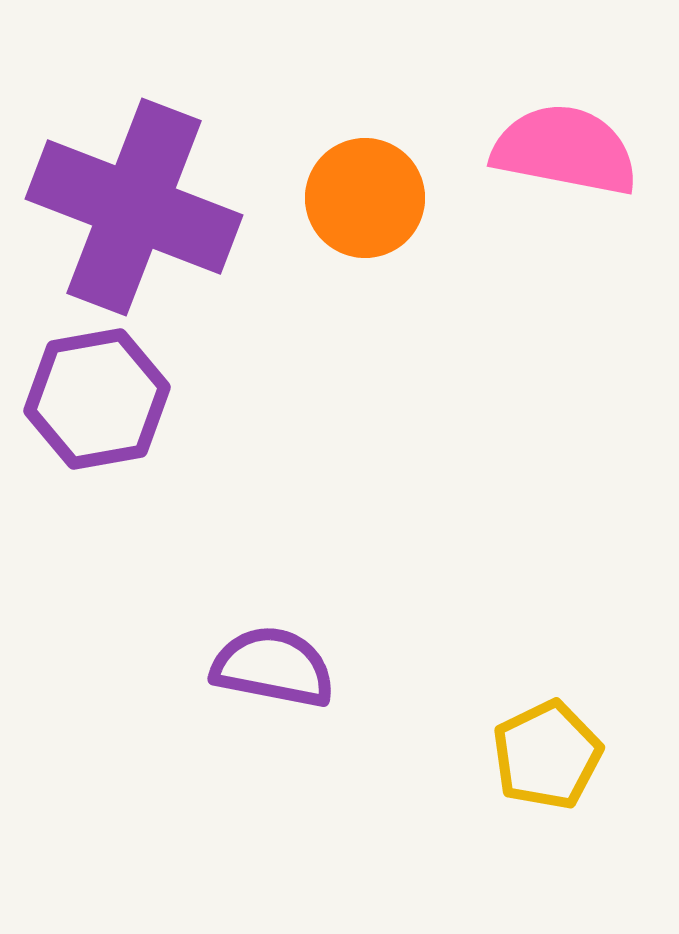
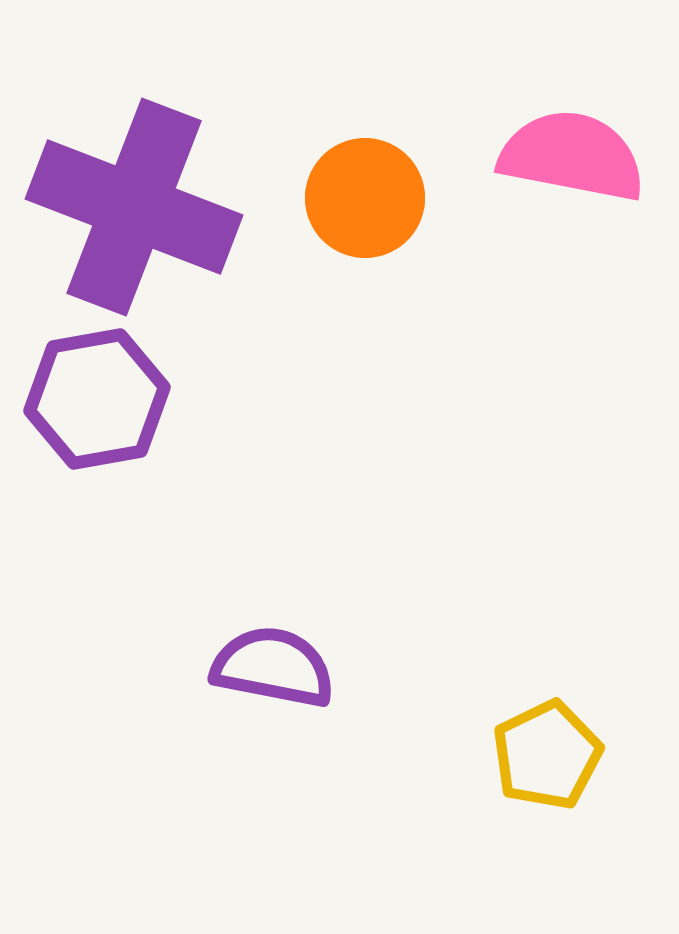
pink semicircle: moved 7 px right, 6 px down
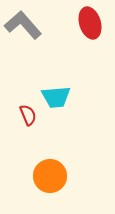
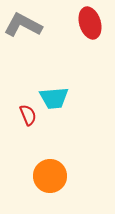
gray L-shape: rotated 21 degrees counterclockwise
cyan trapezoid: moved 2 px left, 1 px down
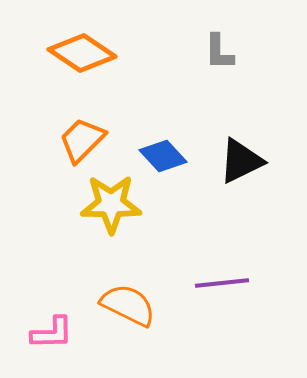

==

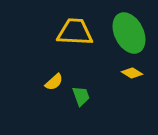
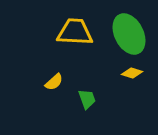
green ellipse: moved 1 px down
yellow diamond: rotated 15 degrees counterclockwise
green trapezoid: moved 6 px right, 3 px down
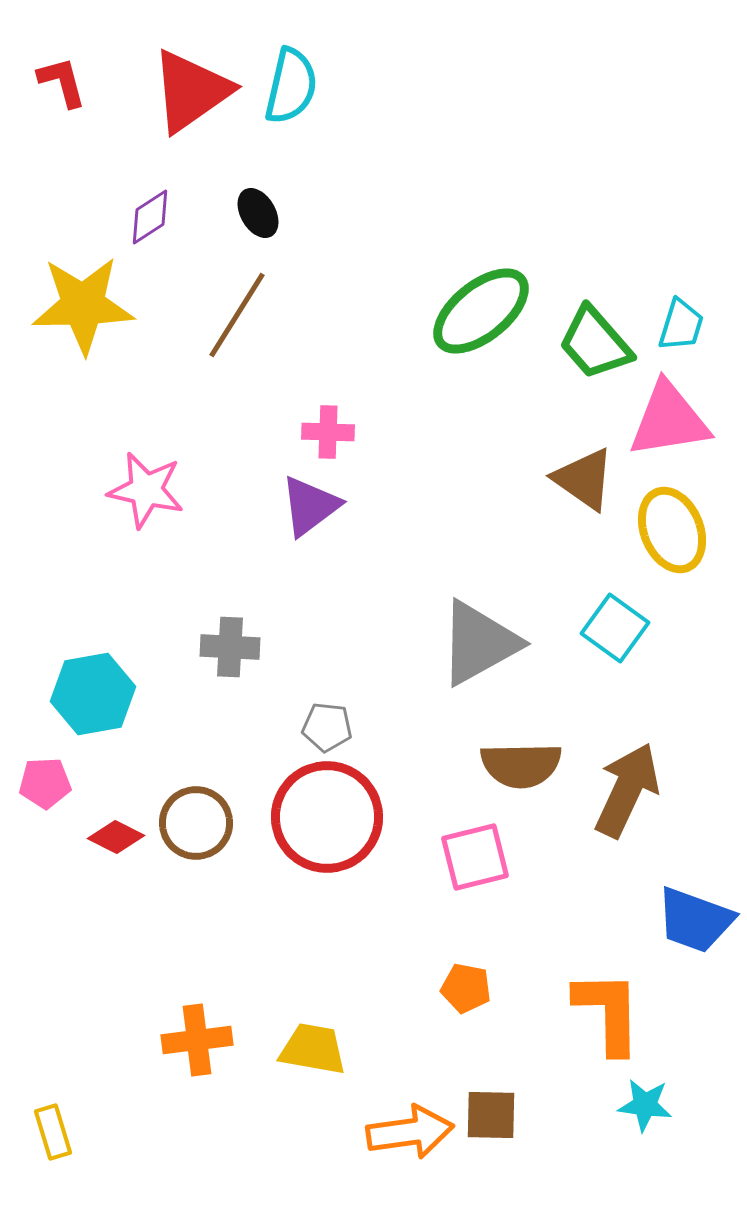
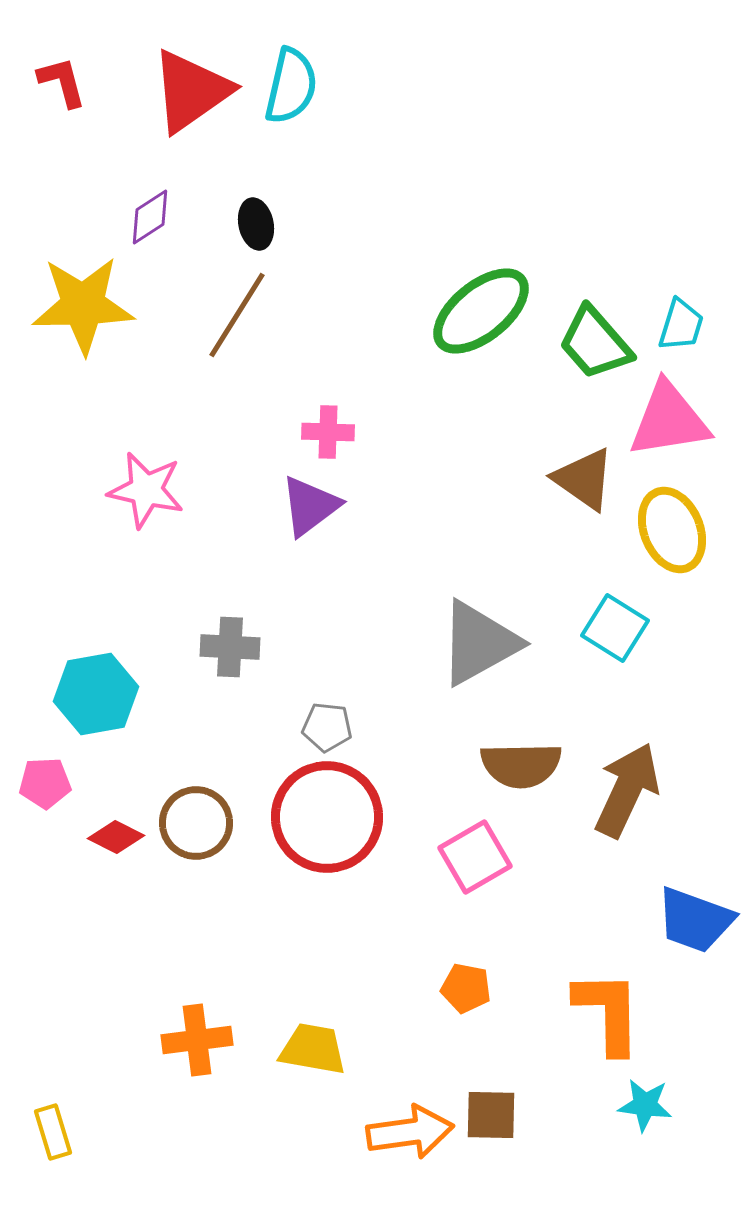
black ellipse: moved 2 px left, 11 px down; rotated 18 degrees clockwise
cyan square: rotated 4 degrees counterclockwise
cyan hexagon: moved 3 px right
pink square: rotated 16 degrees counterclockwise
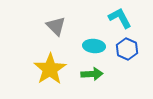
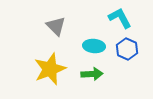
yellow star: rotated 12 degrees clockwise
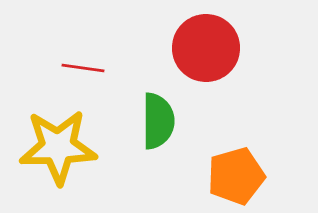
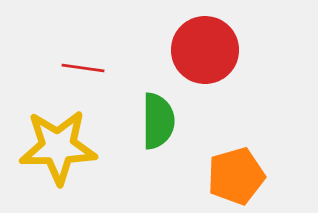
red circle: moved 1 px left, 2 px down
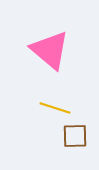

● Problem to solve: Only the lines between the one with "pink semicircle: moved 7 px right, 6 px down" and the one with "cyan trapezoid: moved 2 px left, 1 px down", those two included, get copied from the material above. Keep it exact and free of pictures.

● Answer:
pink semicircle: moved 7 px right, 6 px down
gray L-shape: rotated 21 degrees counterclockwise
cyan trapezoid: moved 2 px left, 1 px down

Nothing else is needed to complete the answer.